**Given records**:

==================================================

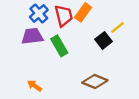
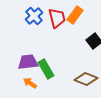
purple trapezoid: (32, 36) -> (28, 62), moved
green rectangle: (59, 46) -> (46, 69), moved

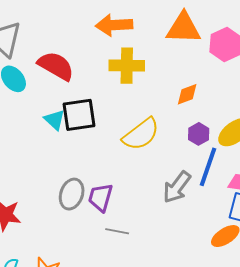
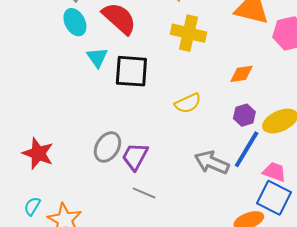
cyan triangle: (55, 120) -> (97, 57), moved
yellow semicircle: (141, 134) -> (188, 103), size x0.7
gray arrow: (177, 187) -> (212, 162), turned 64

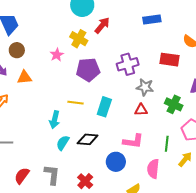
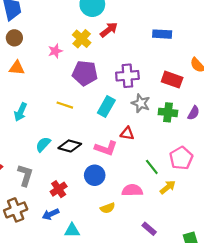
green cross: (174, 104) -> (168, 112), moved, turned -30
cyan rectangle: (104, 107) -> (106, 107), moved
red triangle: (141, 110) -> (127, 133), moved
cyan arrow: (55, 120) -> (21, 112), moved
pink L-shape: (133, 141) -> (106, 148), moved
green line: (167, 144) -> (152, 167), turned -56
pink semicircle: (153, 169) -> (132, 190), turned 72

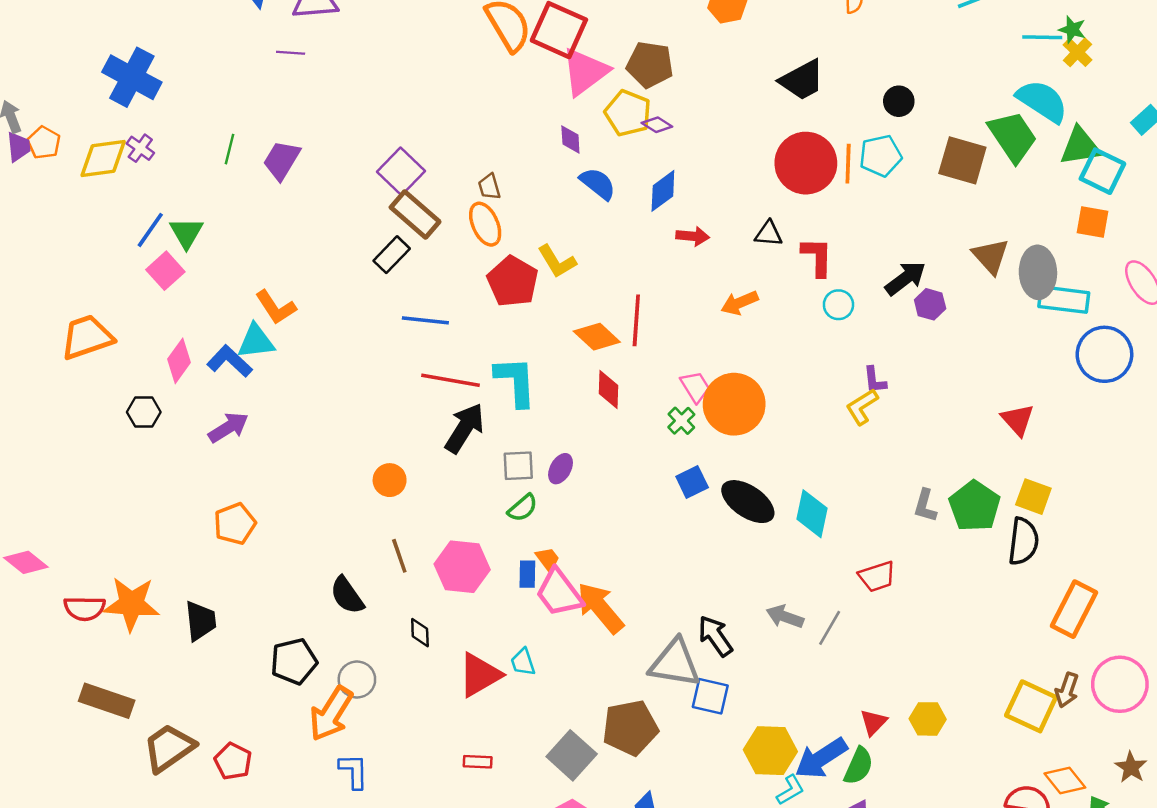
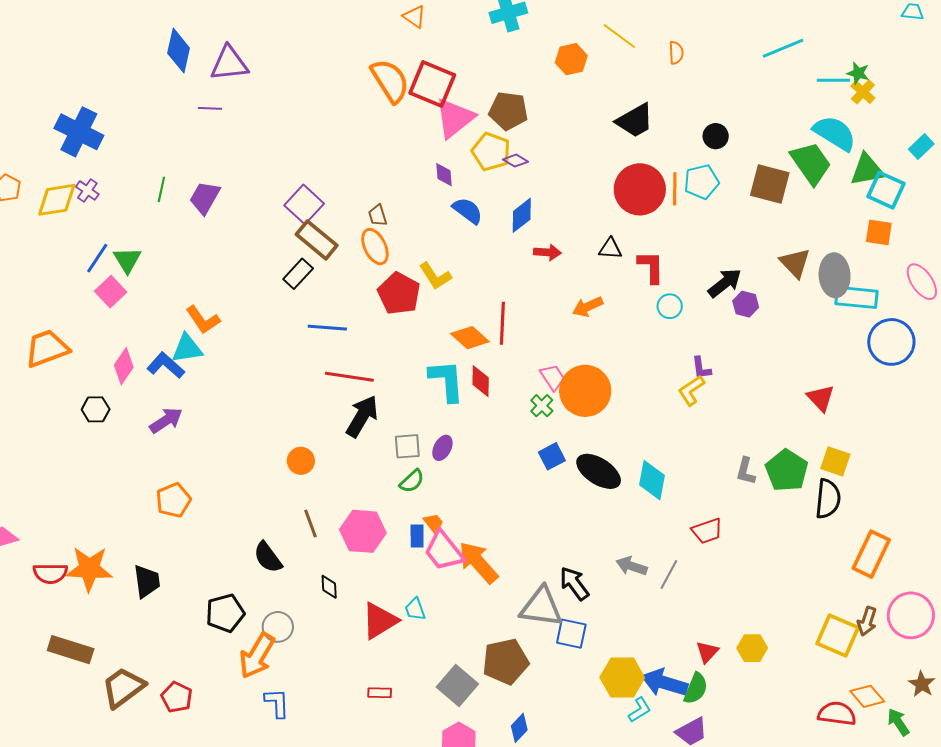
cyan L-shape: (516, 381) -> (447, 381), moved
blue arrow: (821, 758) -> (664, 683), turned 51

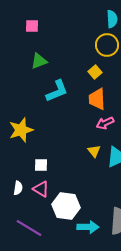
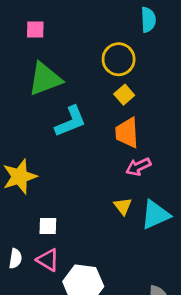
yellow circle: (107, 45) -> (119, 59), moved
green triangle: (39, 61) -> (45, 79), size x1.5

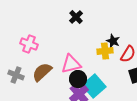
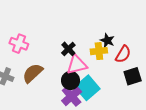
black cross: (76, 17) -> (68, 49), moved
pink triangle: (71, 64) -> (77, 65), moved

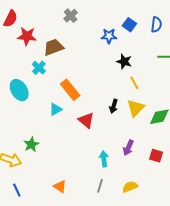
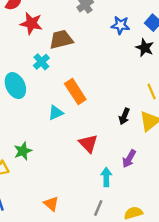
blue star: (109, 36) -> (120, 25), moved
black star: (124, 62) -> (145, 48), moved
red triangle: (86, 120) -> (88, 143), moved
purple arrow: (128, 148) -> (129, 159), moved

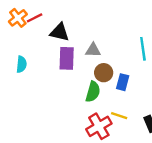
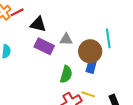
purple rectangle: (67, 58) -> (44, 46), turned -66
brown circle: (104, 73) -> (90, 51), moved, size x1.5

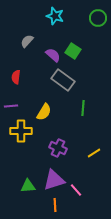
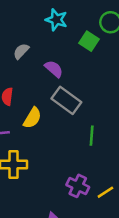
green square: (73, 51) -> (89, 41), moved
yellow semicircle: (44, 112) -> (32, 118), moved
purple cross: (58, 148) -> (78, 186), moved

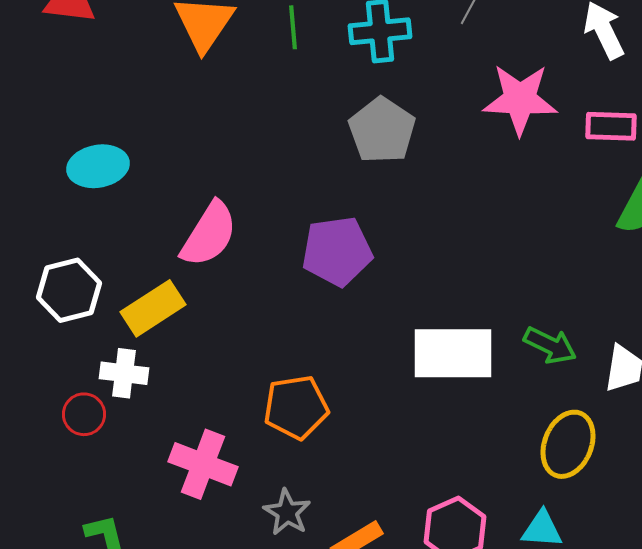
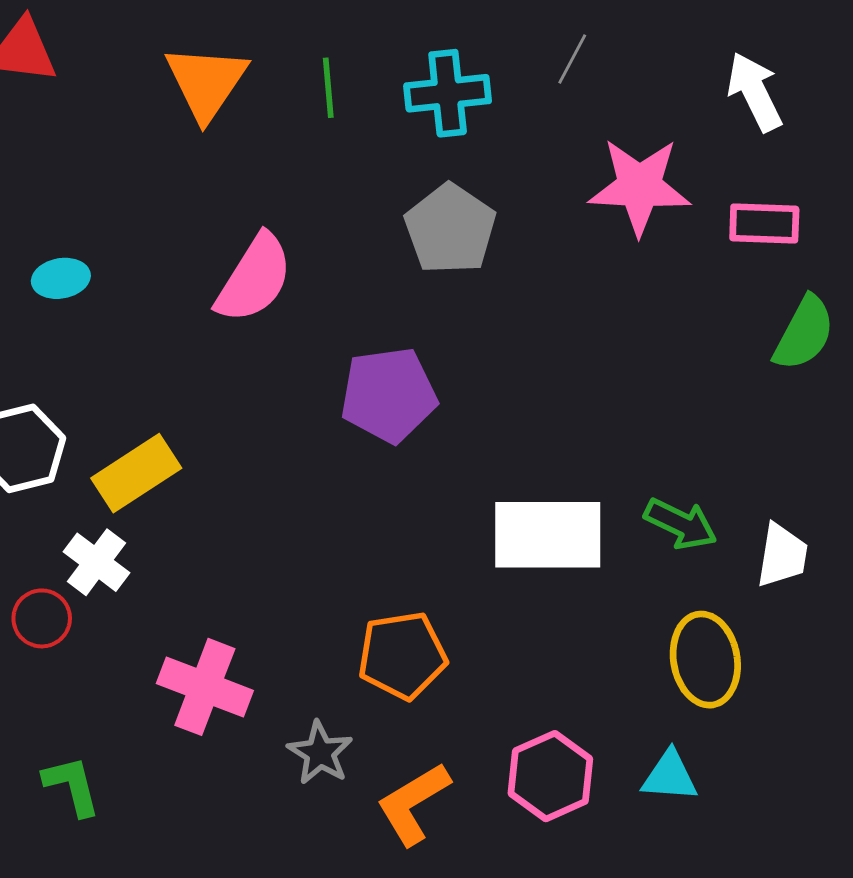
cyan ellipse: (98, 166) -> (61, 278), size x0.7
pink semicircle: (209, 234) -> (254, 278), moved
white cross: (124, 373) -> (97, 562), turned 30
orange pentagon: (296, 407) -> (402, 655), moved
yellow ellipse: (568, 444) -> (705, 660), turned -32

==================================================

**Your objective**:
Your task is to return each line of the data above that contains the string "cross".

**Task answer**:
green cross: (174, 104) -> (168, 112), moved, turned -30
black cross: (76, 17) -> (68, 49), moved
purple cross: (58, 148) -> (78, 186), moved
white cross: (124, 373) -> (97, 562), turned 30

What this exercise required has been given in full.